Look over the material for the string "turquoise". Copy every line where it turns up.

** Given data **
----------

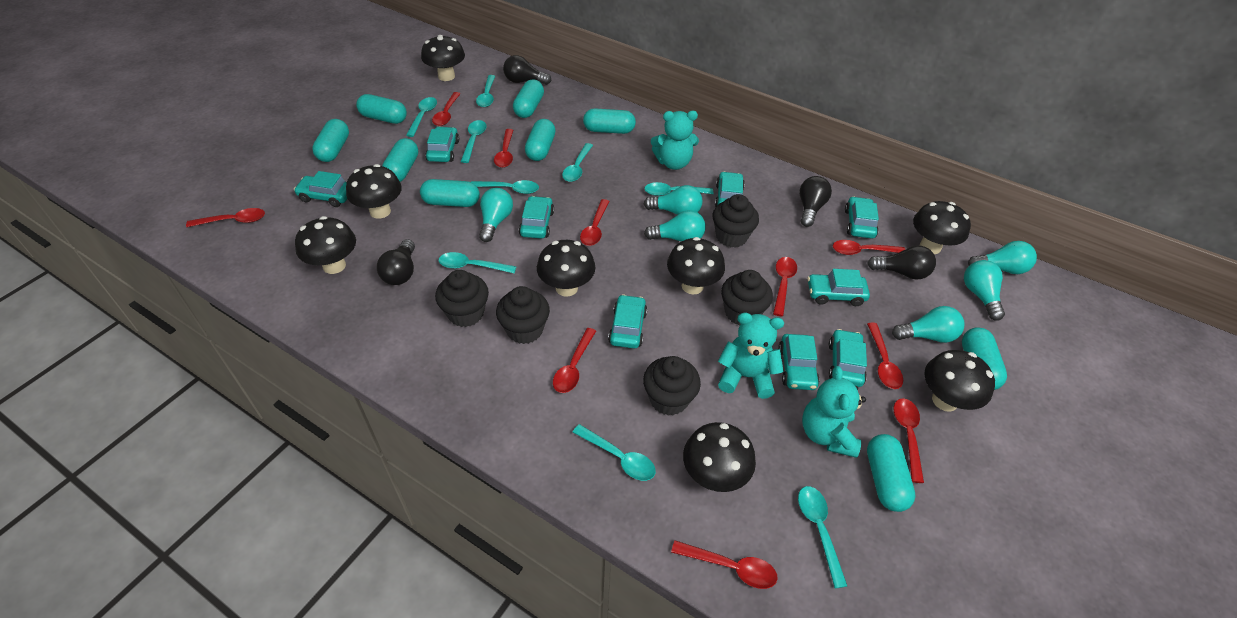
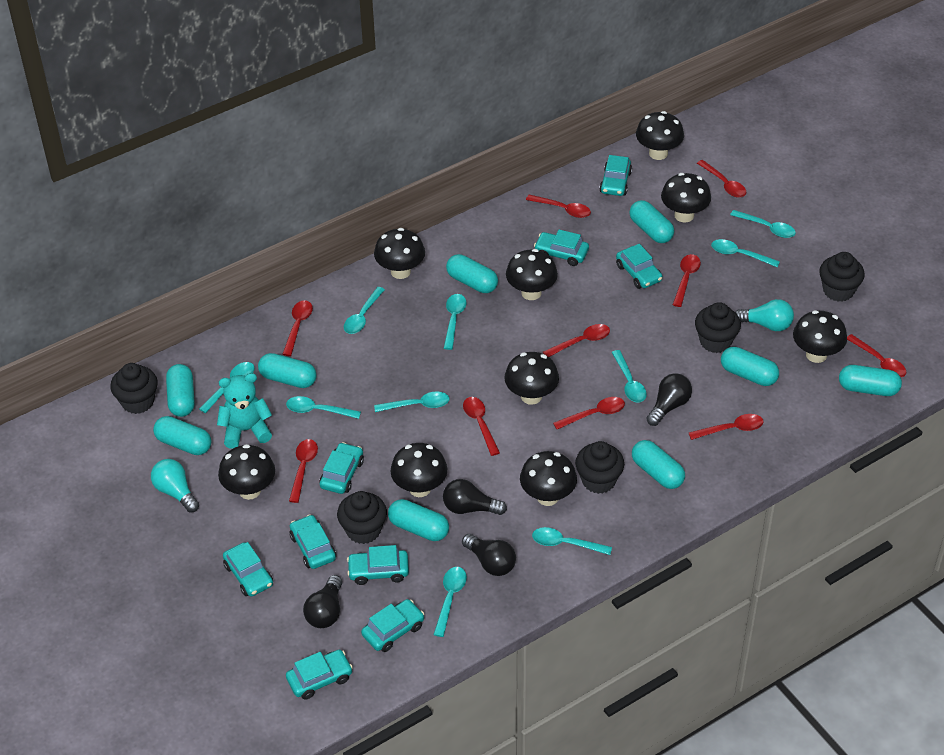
black mushroom: 8 -> 9
turquoise light bulb: 6 -> 2
turquoise spoon: 9 -> 10
turquoise teddy bear: 3 -> 1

----------

** Solution for this problem **
turquoise light bulb: 6 -> 2
turquoise spoon: 9 -> 10
turquoise teddy bear: 3 -> 1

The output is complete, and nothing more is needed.